§ Before-and-after scene images:
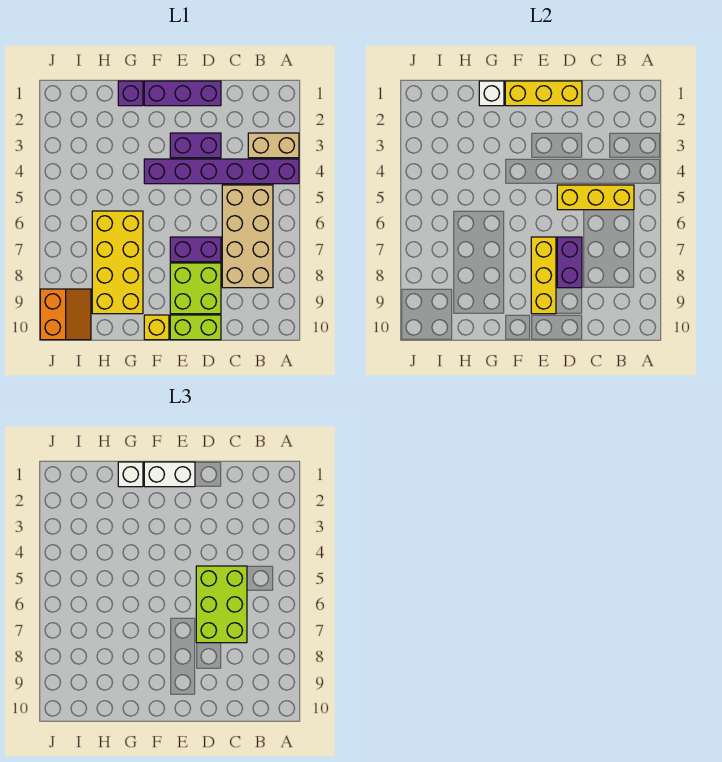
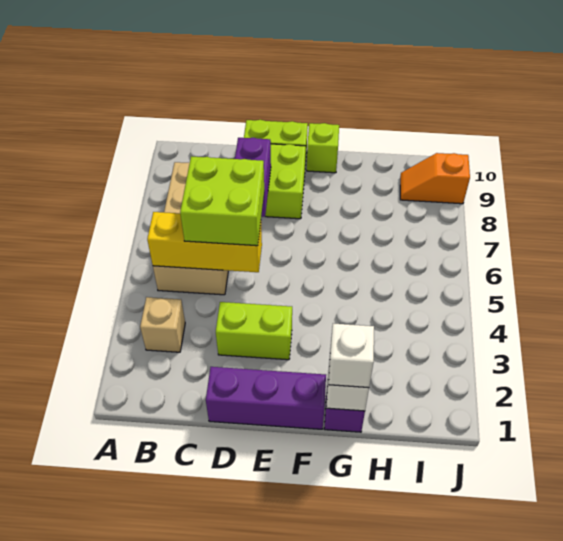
tan brick A3:B3 level 1 -> tan brick B3 level 1
purple brick A4:F4 level 1 -> none
lime brick C5:D7 level 3 -> lime brick C5:D6 level 3
yellow brick D1:F1 level 2 -> none
purple brick D3:E3 level 1 -> lime brick D3:E3 level 1
purple brick D7:E7 level 1 -> none
white brick E1:F1 level 3 -> none
yellow brick E7:E9 level 2 -> none
yellow brick F10 level 1 -> lime brick F10 level 1
yellow brick G6:H9 level 1 -> none
orange slope I9:J10 level 1 top J -> orange slope I9:J9 level 1 top J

§ ACTIVITY: Please set down the records exactly, and keep every image out of the copy.

§ SOLUTION TO THIS PROBLEM:
tan brick A3:B3 level 1 -> tan brick B3 level 1
purple brick A4:F4 level 1 -> none
lime brick C5:D7 level 3 -> lime brick C5:D6 level 3
yellow brick D1:F1 level 2 -> none
purple brick D3:E3 level 1 -> lime brick D3:E3 level 1
purple brick D7:E7 level 1 -> none
white brick E1:F1 level 3 -> none
yellow brick E7:E9 level 2 -> none
yellow brick F10 level 1 -> lime brick F10 level 1
yellow brick G6:H9 level 1 -> none
orange slope I9:J10 level 1 top J -> orange slope I9:J9 level 1 top J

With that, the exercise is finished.